Given data —
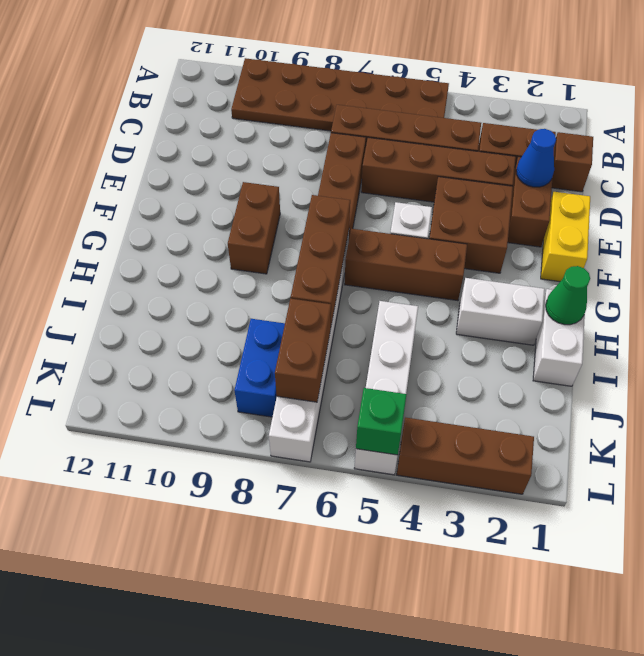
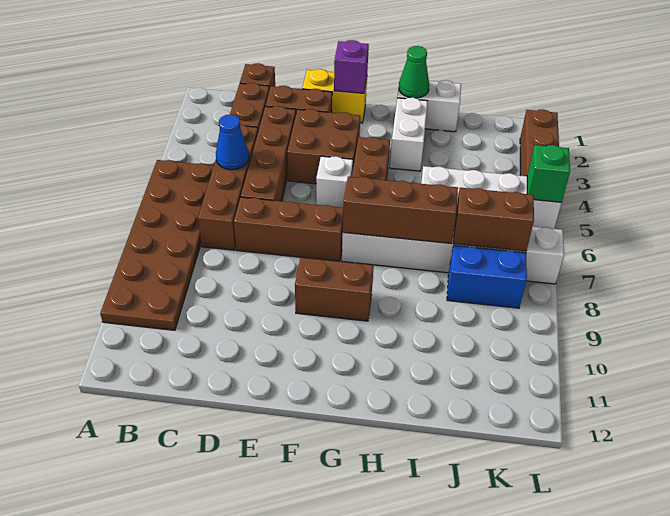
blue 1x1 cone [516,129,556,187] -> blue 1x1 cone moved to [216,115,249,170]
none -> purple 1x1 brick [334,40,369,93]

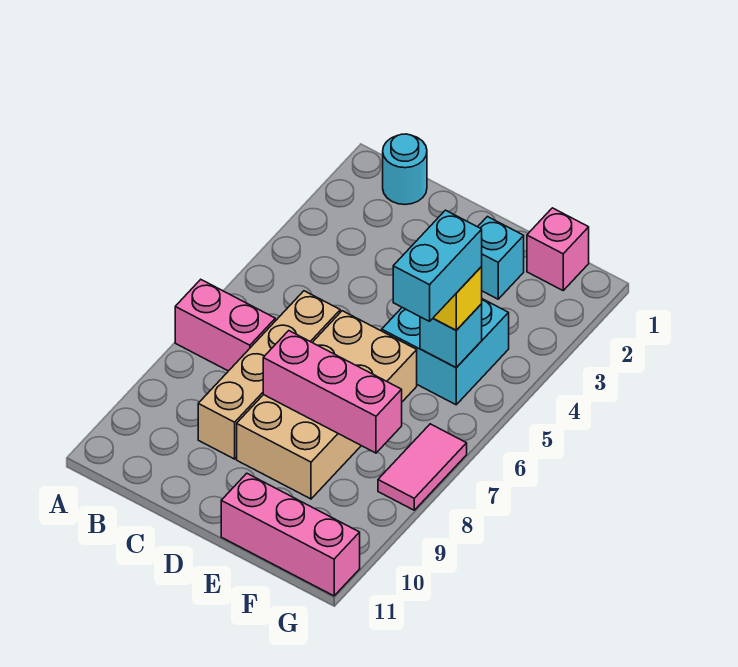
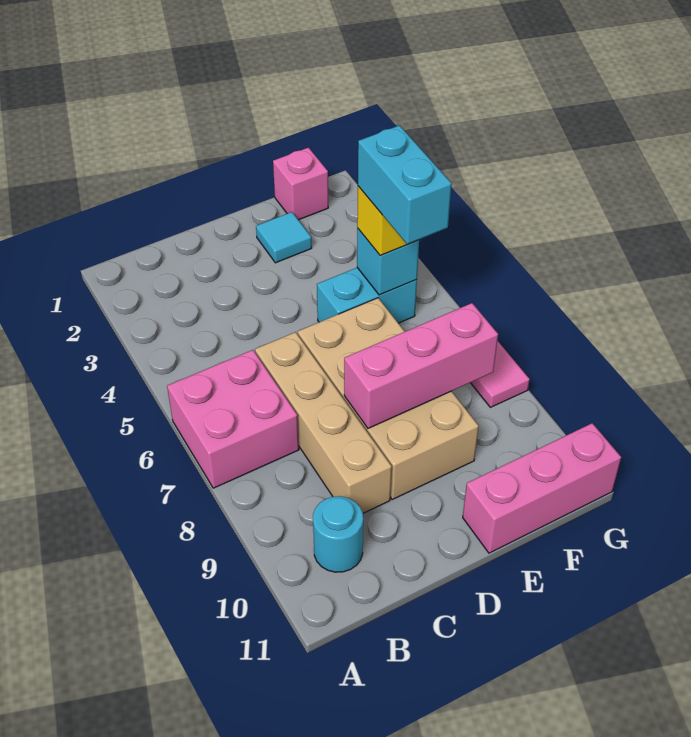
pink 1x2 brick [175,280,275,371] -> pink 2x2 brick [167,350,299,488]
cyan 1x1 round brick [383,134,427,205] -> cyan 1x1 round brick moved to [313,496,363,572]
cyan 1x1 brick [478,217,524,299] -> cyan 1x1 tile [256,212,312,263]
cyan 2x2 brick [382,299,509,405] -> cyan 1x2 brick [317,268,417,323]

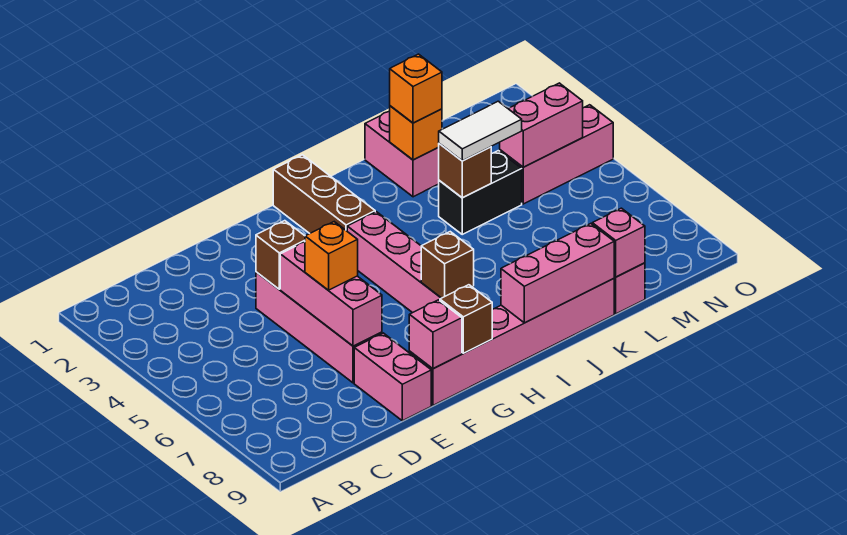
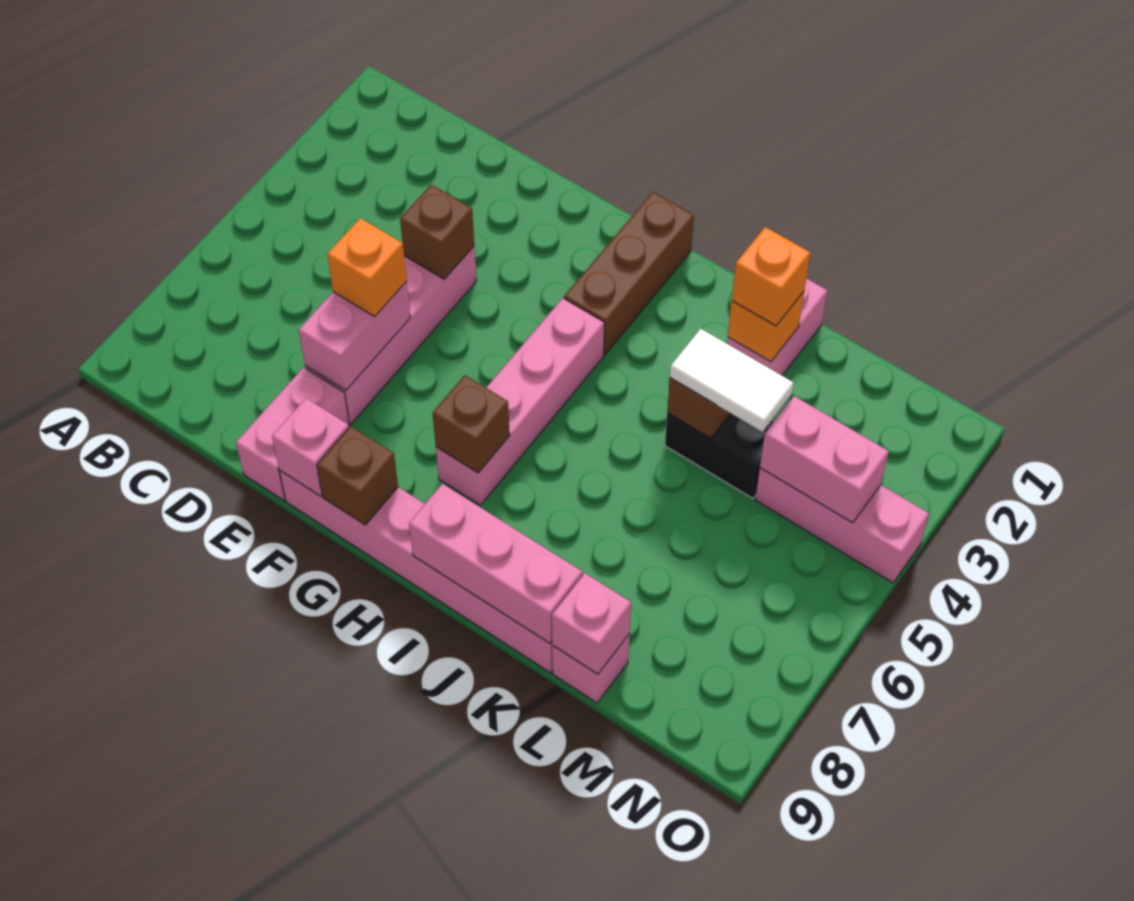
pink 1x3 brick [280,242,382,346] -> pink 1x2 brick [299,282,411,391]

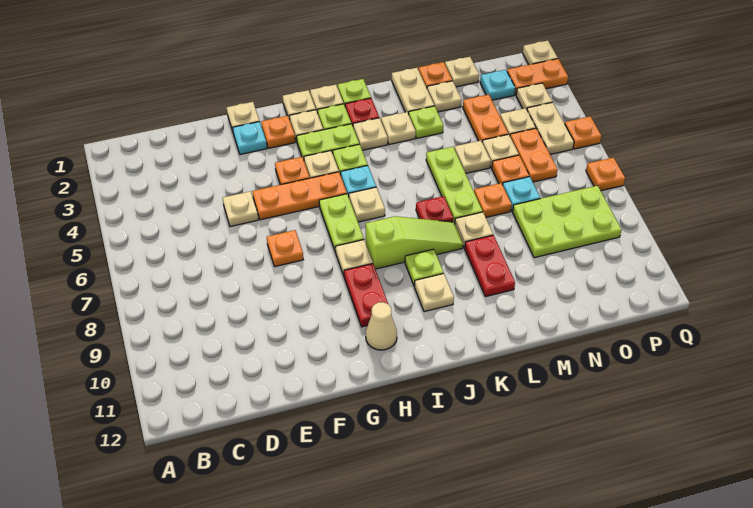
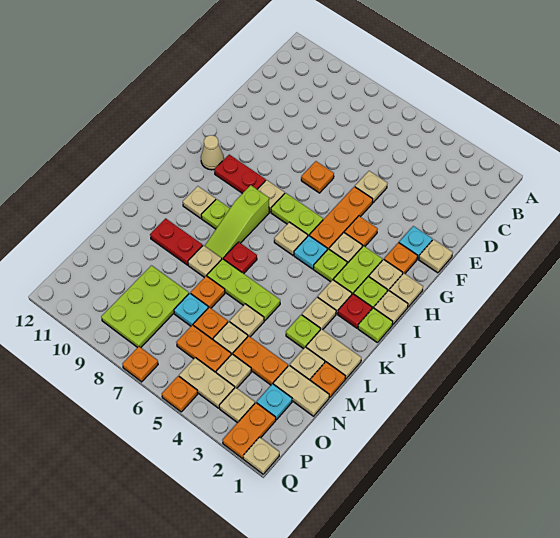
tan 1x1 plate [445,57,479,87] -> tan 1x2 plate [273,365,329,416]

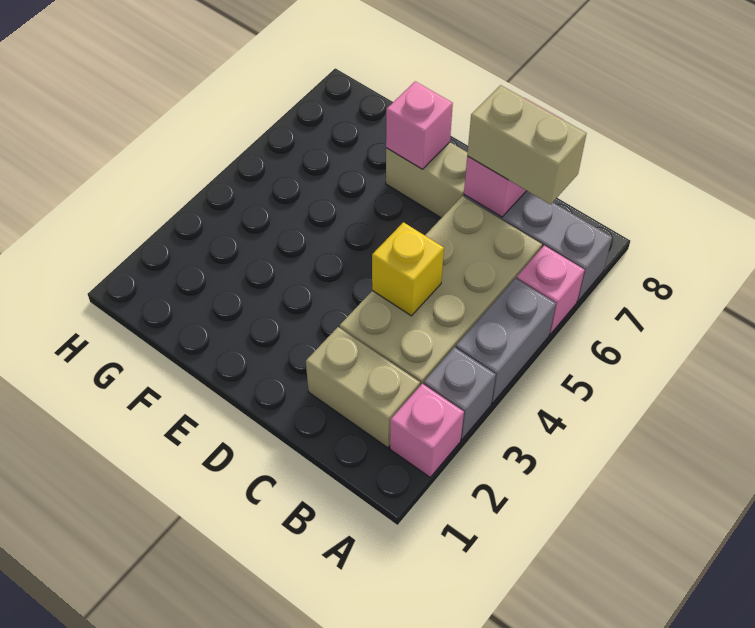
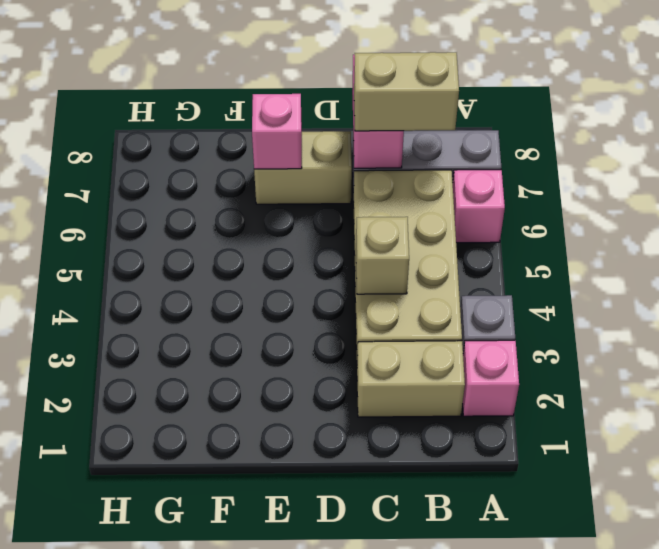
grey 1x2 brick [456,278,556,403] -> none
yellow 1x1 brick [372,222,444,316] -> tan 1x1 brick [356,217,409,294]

Problem — Output the records verbatim, every one of them, and keep the pictures out.

Solved problem —
blue 1x1 cone [516,129,556,187] -> blue 1x1 cone moved to [216,115,249,170]
none -> purple 1x1 brick [334,40,369,93]

pink 1x2 brick [175,280,275,371] -> pink 2x2 brick [167,350,299,488]
cyan 1x1 round brick [383,134,427,205] -> cyan 1x1 round brick moved to [313,496,363,572]
cyan 1x1 brick [478,217,524,299] -> cyan 1x1 tile [256,212,312,263]
cyan 2x2 brick [382,299,509,405] -> cyan 1x2 brick [317,268,417,323]

pink 1x3 brick [280,242,382,346] -> pink 1x2 brick [299,282,411,391]

tan 1x1 plate [445,57,479,87] -> tan 1x2 plate [273,365,329,416]

grey 1x2 brick [456,278,556,403] -> none
yellow 1x1 brick [372,222,444,316] -> tan 1x1 brick [356,217,409,294]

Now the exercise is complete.